Task instructions.
Set the pictures aside and set down only the lines from the line holding "(134, 445) = (614, 536): pink" through the end of the entries below, ends included.
□ □ □ □ □
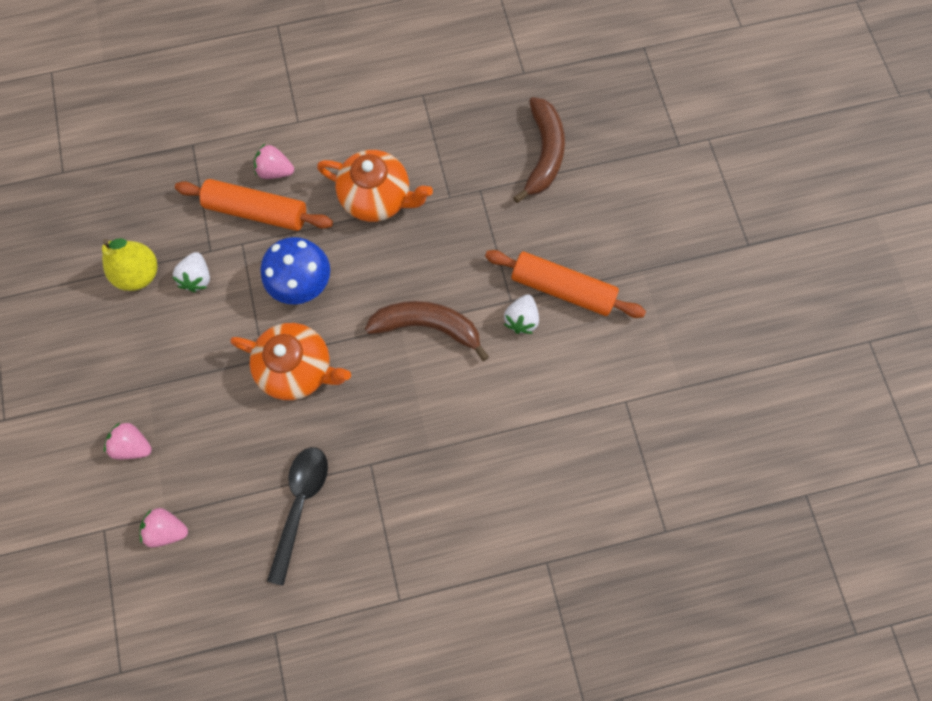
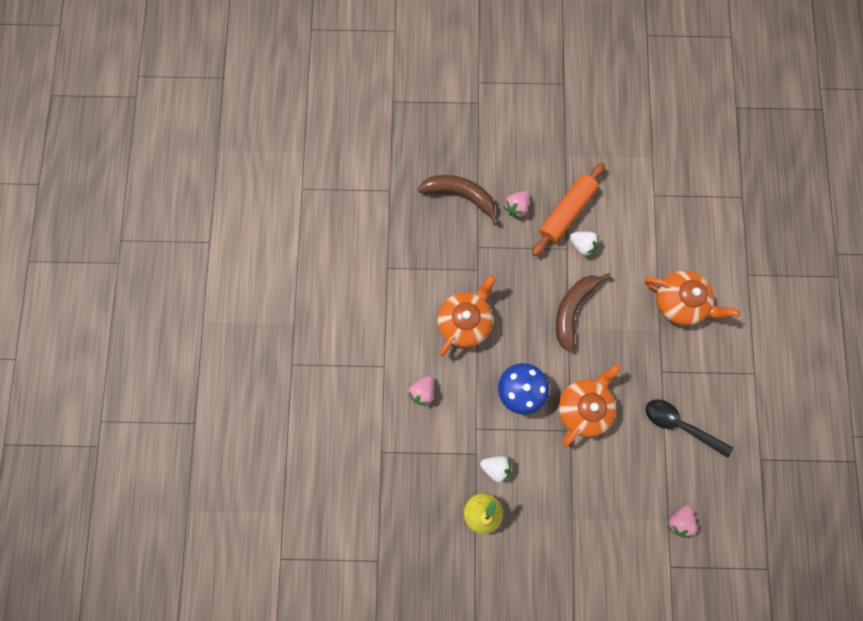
camera: 75 degrees left, 5 degrees up
(134, 445) = (614, 536): pink strawberry -> pink strawberry (516, 207)
(257, 211) = (452, 412): orange rolling pin -> none
(477, 468) = (679, 302): none -> orange teapot

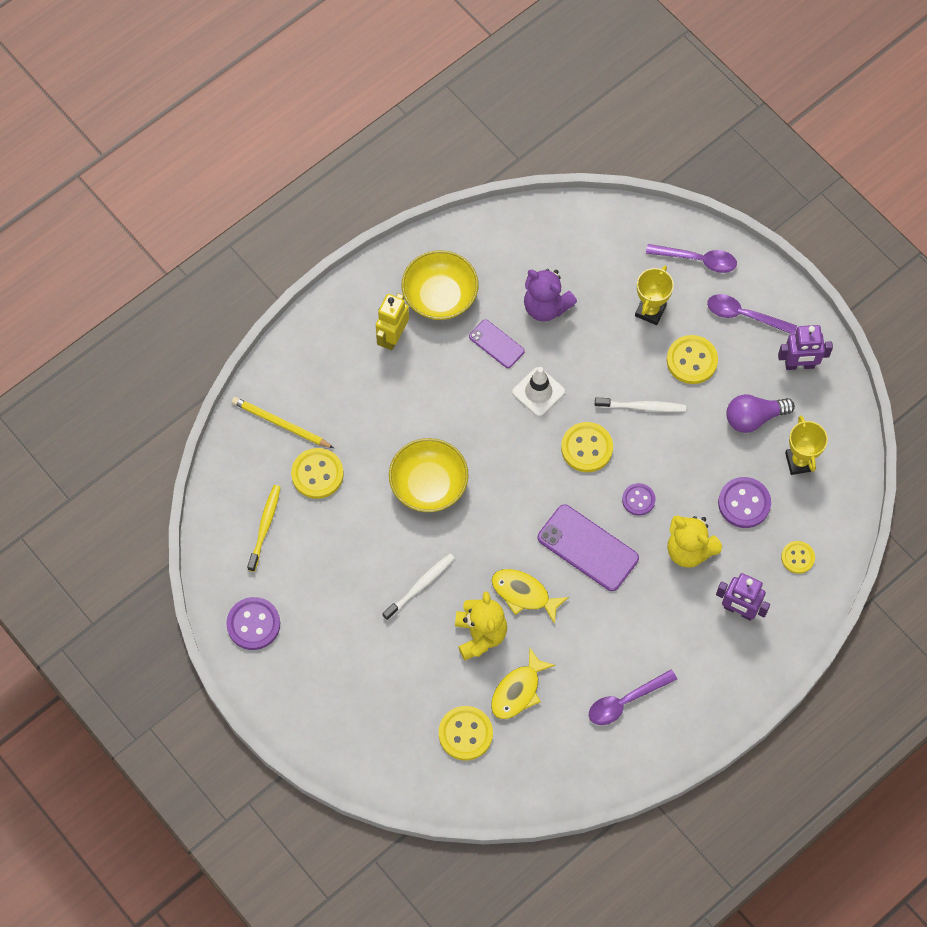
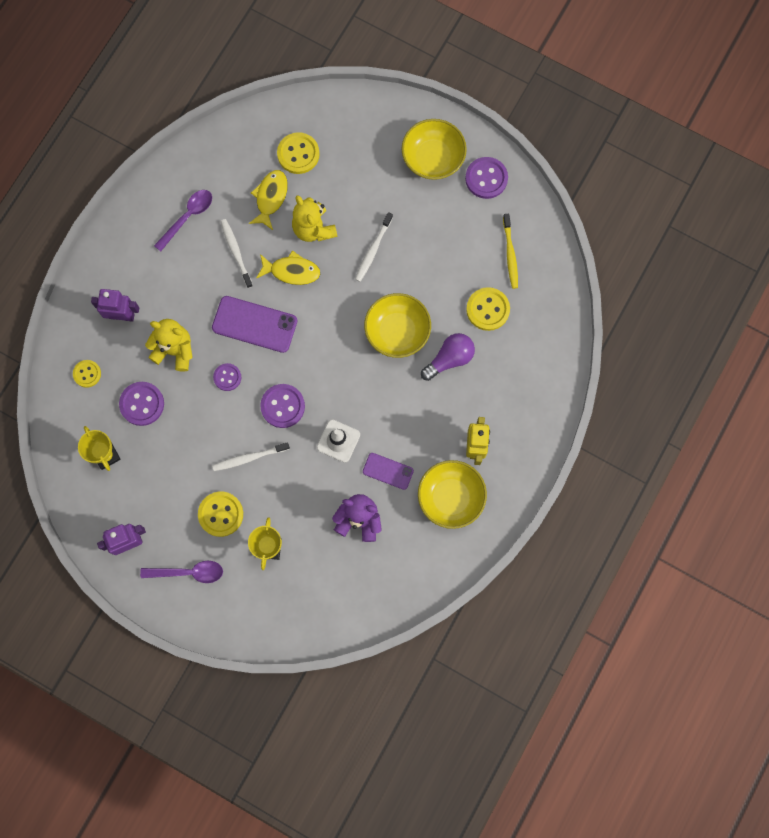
camera: 160 degrees right, 10 degrees up
(281, 424) = (534, 340): yellow pencil -> none
(306, 671) = (433, 158): none -> yellow bowl
(581, 639) = (236, 252): none -> white toothbrush
(586, 448) = (283, 406): yellow button -> purple button
(698, 260) = (243, 611): purple spoon -> none
(754, 418) = (154, 481): purple light bulb -> purple light bulb (449, 359)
□ □ □ □ □
Exercise response.
(134, 445) = (614, 536): pink strawberry -> pink strawberry (516, 207)
(257, 211) = (452, 412): orange rolling pin -> none
(477, 468) = (679, 302): none -> orange teapot

camera: 160 degrees right, 10 degrees up
(281, 424) = (534, 340): yellow pencil -> none
(306, 671) = (433, 158): none -> yellow bowl
(581, 639) = (236, 252): none -> white toothbrush
(586, 448) = (283, 406): yellow button -> purple button
(698, 260) = (243, 611): purple spoon -> none
(754, 418) = (154, 481): purple light bulb -> purple light bulb (449, 359)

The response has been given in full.